## What you are asked to do
Write the data below out exactly as it stands. Do not include the pictures.

[Object correspondence data]
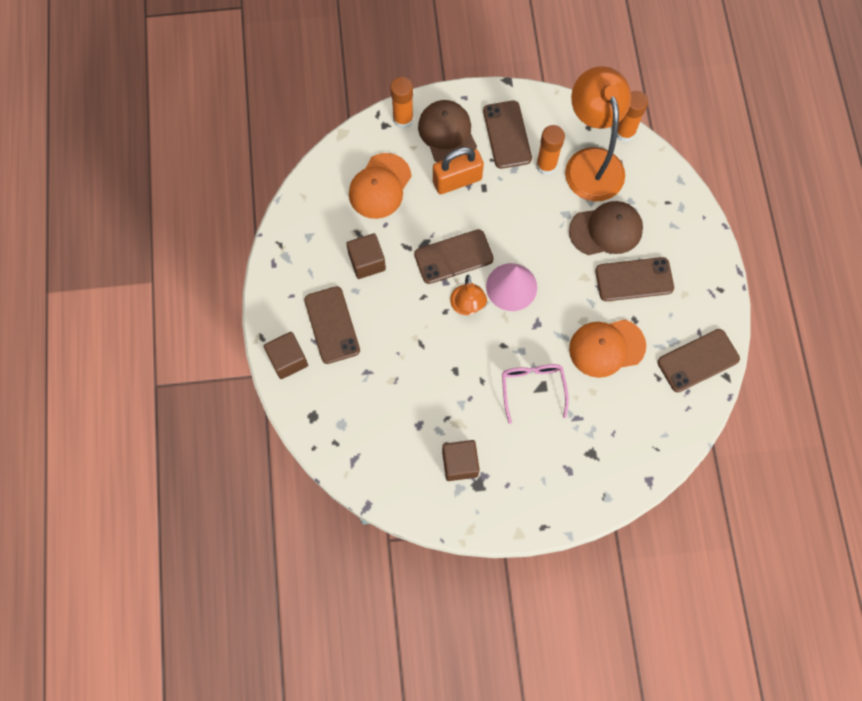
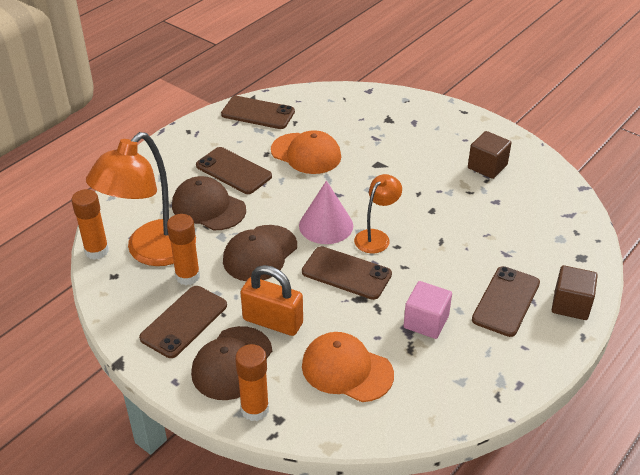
camera: 135 degrees left, 30 degrees down
brown cube [346,233,386,279] -> pink cube [403,281,452,339]
orange cap [349,153,412,219] -> orange cap turned 135 degrees counterclockwise [302,332,394,402]
pink glasses [502,364,569,424] -> none
none -> brown cap [223,225,297,281]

## Answer space
camera: 135 degrees left, 30 degrees down
brown cube [346,233,386,279] -> pink cube [403,281,452,339]
orange cap [349,153,412,219] -> orange cap turned 135 degrees counterclockwise [302,332,394,402]
pink glasses [502,364,569,424] -> none
none -> brown cap [223,225,297,281]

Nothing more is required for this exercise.